> **Your instructions**: Could you copy the data that follows exactly as written, but drop the pictures?

Records contained in a dataset
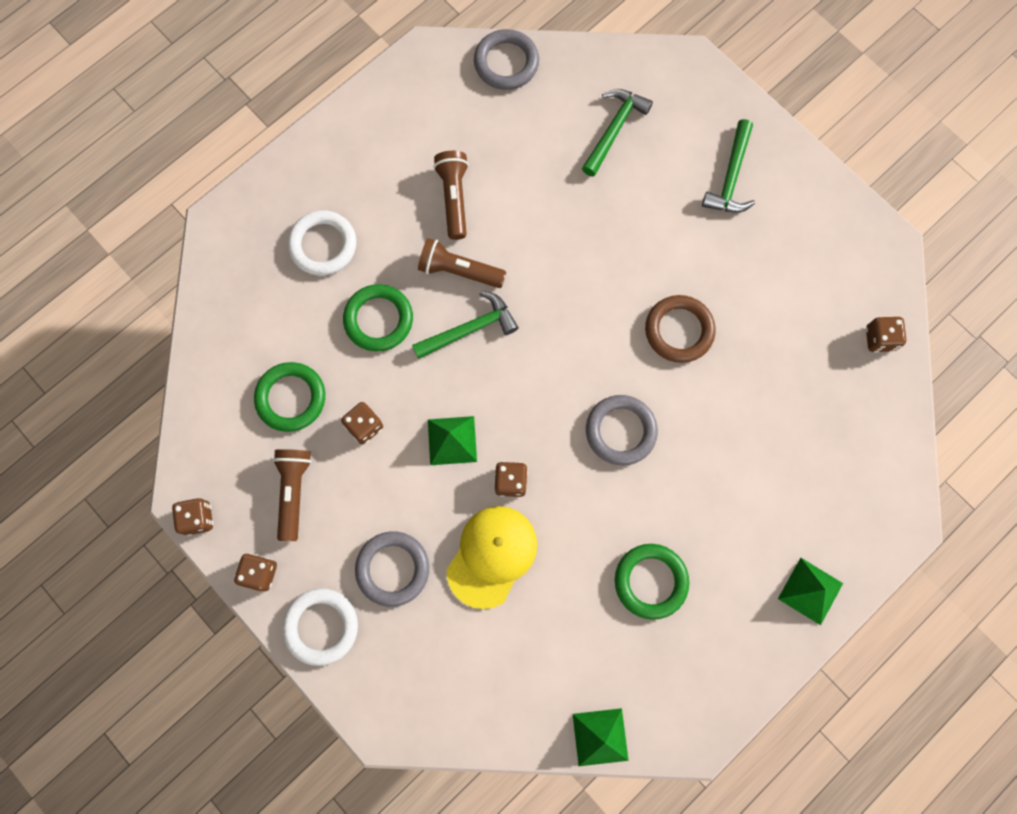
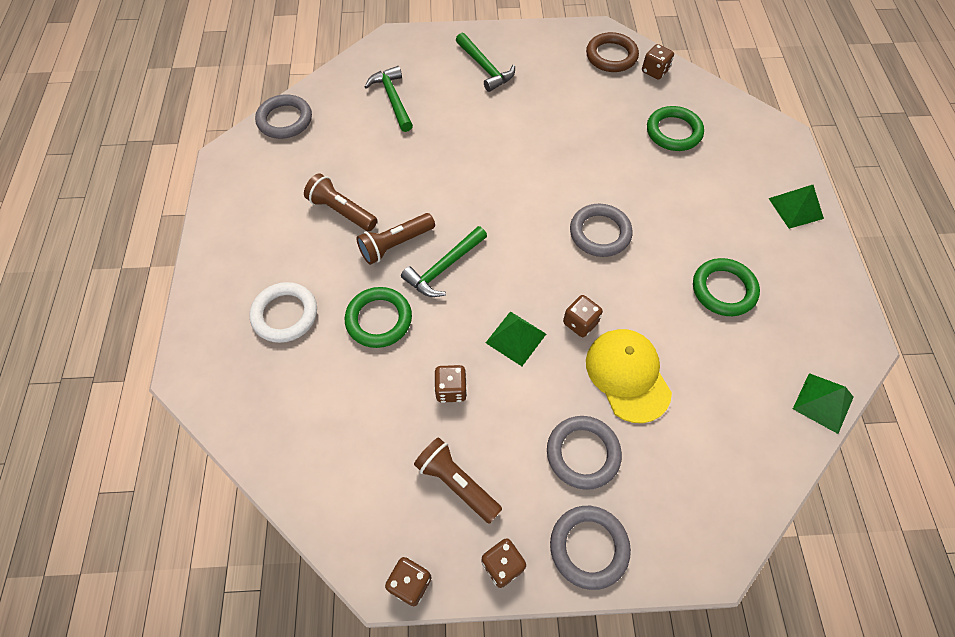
camera: 50 degrees left, 15 degrees down
(291, 398) = (378, 426): green ring -> green ring (673, 132)
(321, 626) = (589, 547): white ring -> grey ring
(470, 329) = (444, 268): green hammer -> green hammer turned 150 degrees counterclockwise
(679, 330) = (559, 157): brown ring -> brown ring (611, 56)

> **Solved exercise**:
camera: 50 degrees left, 15 degrees down
(291, 398) = (378, 426): green ring -> green ring (673, 132)
(321, 626) = (589, 547): white ring -> grey ring
(470, 329) = (444, 268): green hammer -> green hammer turned 150 degrees counterclockwise
(679, 330) = (559, 157): brown ring -> brown ring (611, 56)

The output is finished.